# YOUR TASK:
The data that follows must be transcribed in full and exactly, minus the pictures.

# THE DATA:
# # # # # # #
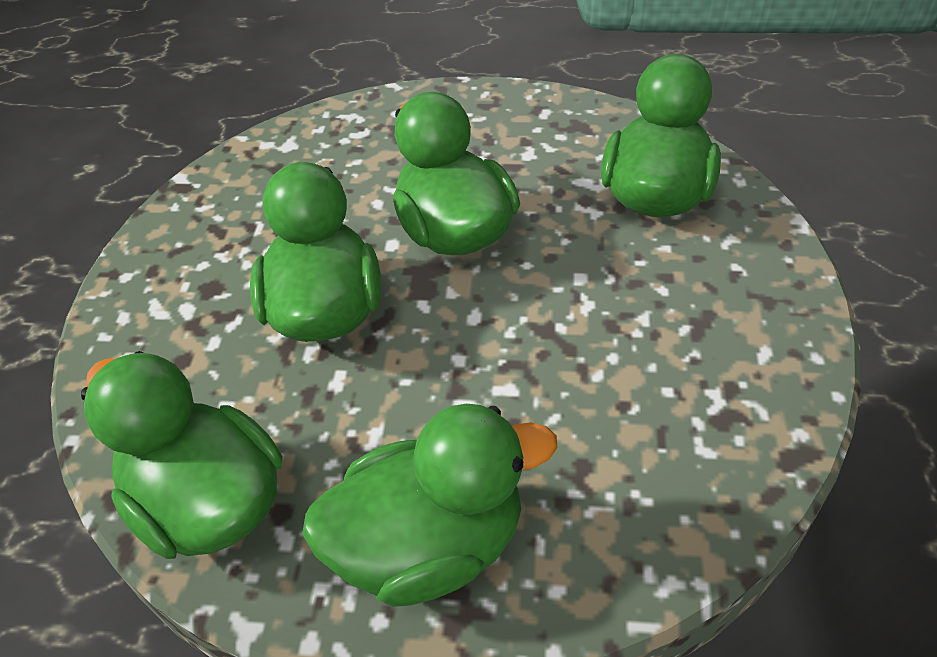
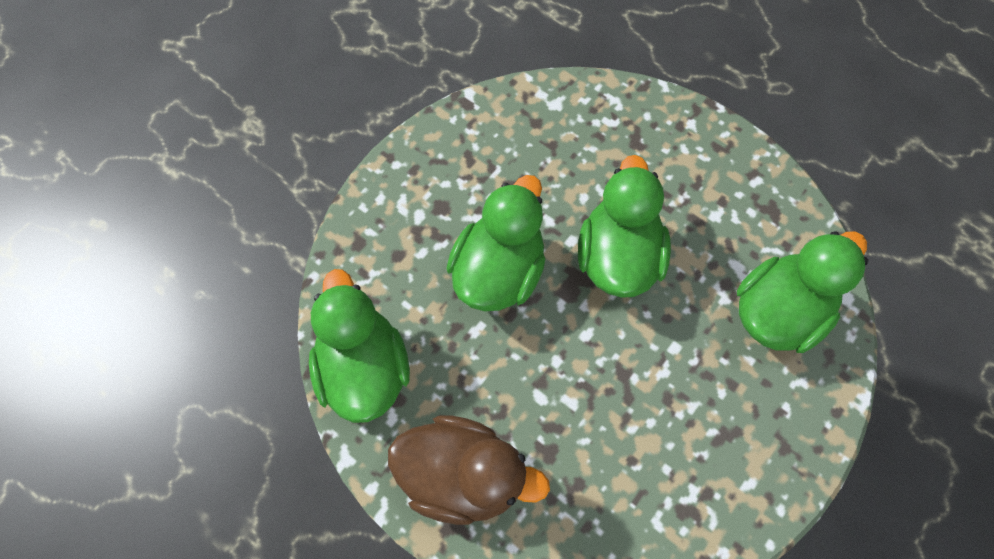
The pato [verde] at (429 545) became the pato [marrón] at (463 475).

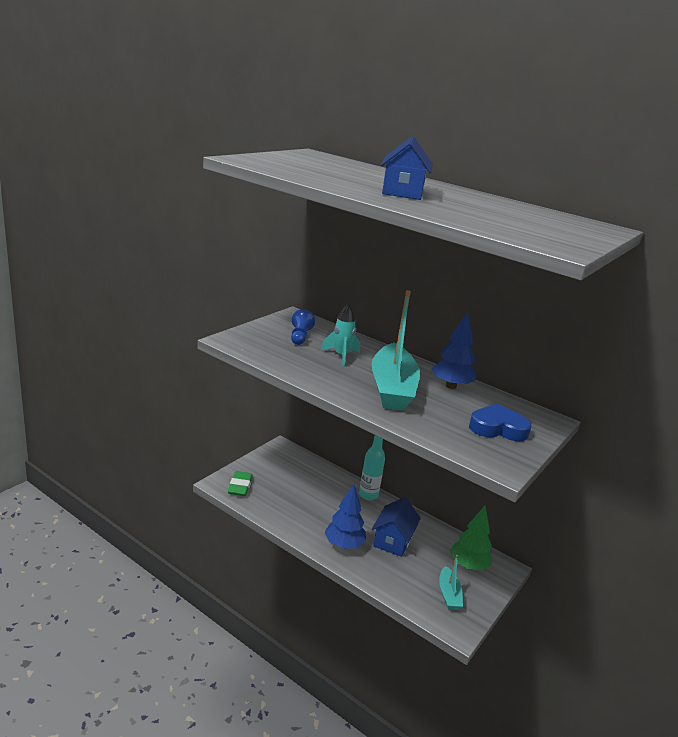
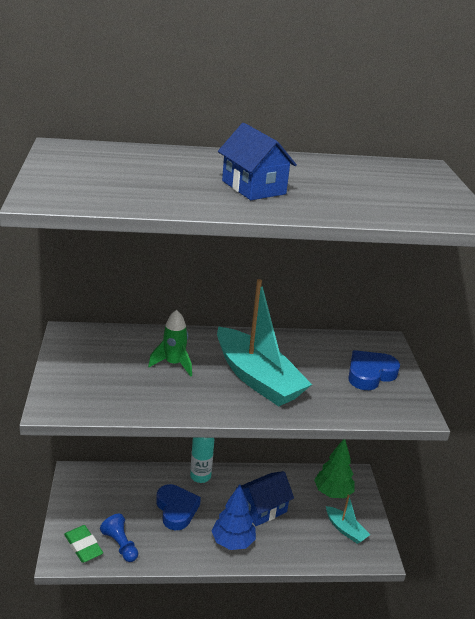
The cohete [turquesa] at (341 356) became the cohete [verde] at (174 364). The peón [azul] moved from (300 336) to (120 545). The árbol [azul] at (450 386) disappeared. The casa [azul] at (393 540) turned 75 degrees clockwise. The corazón [azul] at (176 509) appeared.

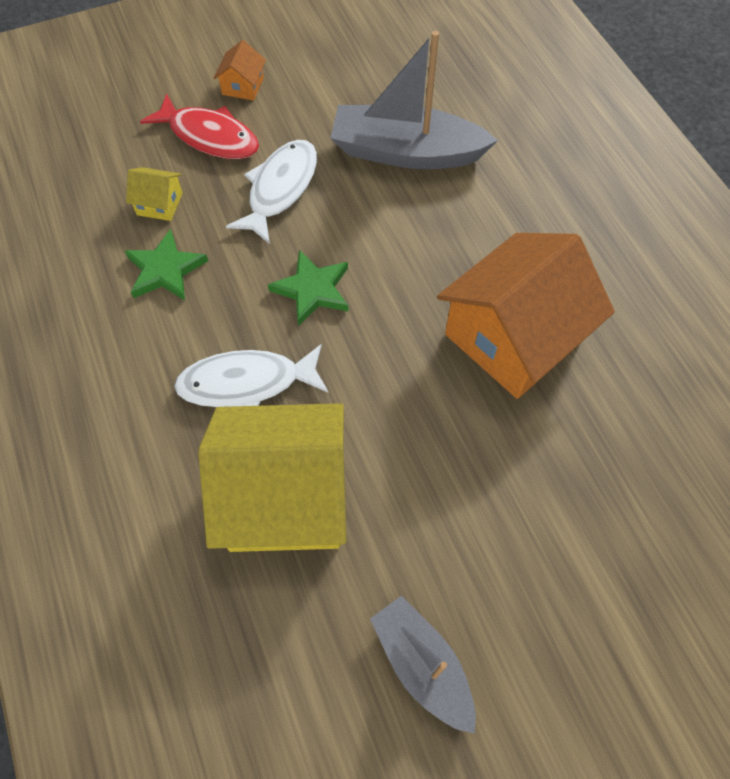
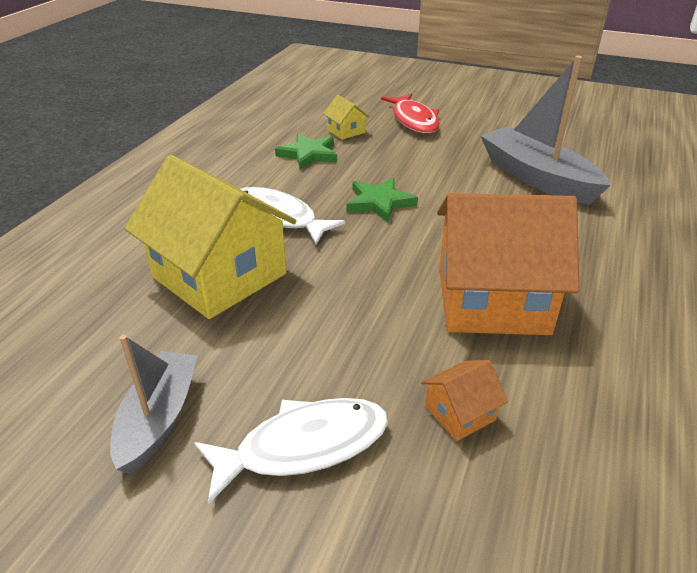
The casa [naranja] moved from (243 86) to (460 413). The pez [blanco] moved from (280 189) to (303 446).

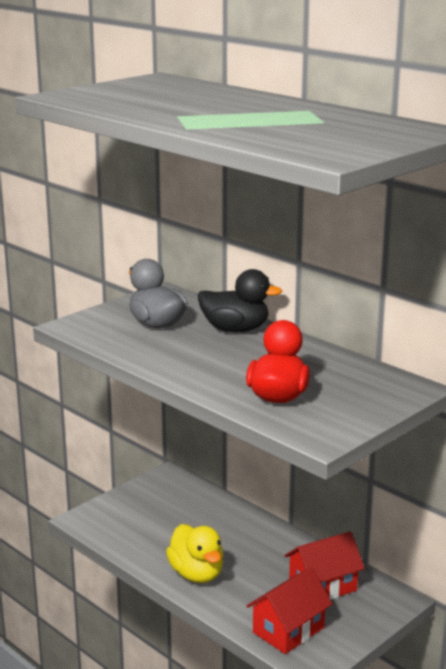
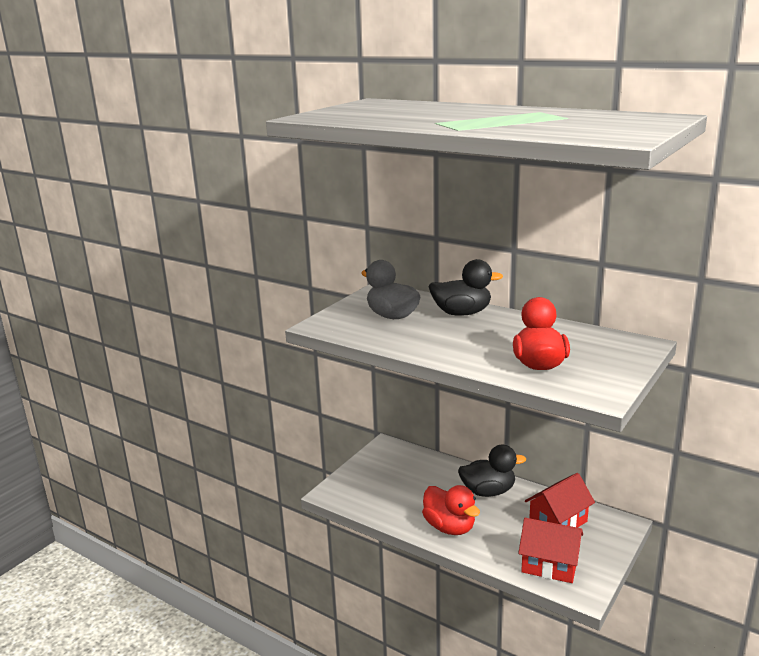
The pato [amarillo] at (197 574) became the pato [rojo] at (449 527). The casa [rojo] at (288 630) turned 75 degrees clockwise. The pato [negro] at (488 491) appeared.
# # # # # # #
# RESPONSE TO THIS TASK:
The pato [verde] at (429 545) became the pato [marrón] at (463 475).

The cohete [turquesa] at (341 356) became the cohete [verde] at (174 364). The peón [azul] moved from (300 336) to (120 545). The árbol [azul] at (450 386) disappeared. The casa [azul] at (393 540) turned 75 degrees clockwise. The corazón [azul] at (176 509) appeared.

The casa [naranja] moved from (243 86) to (460 413). The pez [blanco] moved from (280 189) to (303 446).

The pato [amarillo] at (197 574) became the pato [rojo] at (449 527). The casa [rojo] at (288 630) turned 75 degrees clockwise. The pato [negro] at (488 491) appeared.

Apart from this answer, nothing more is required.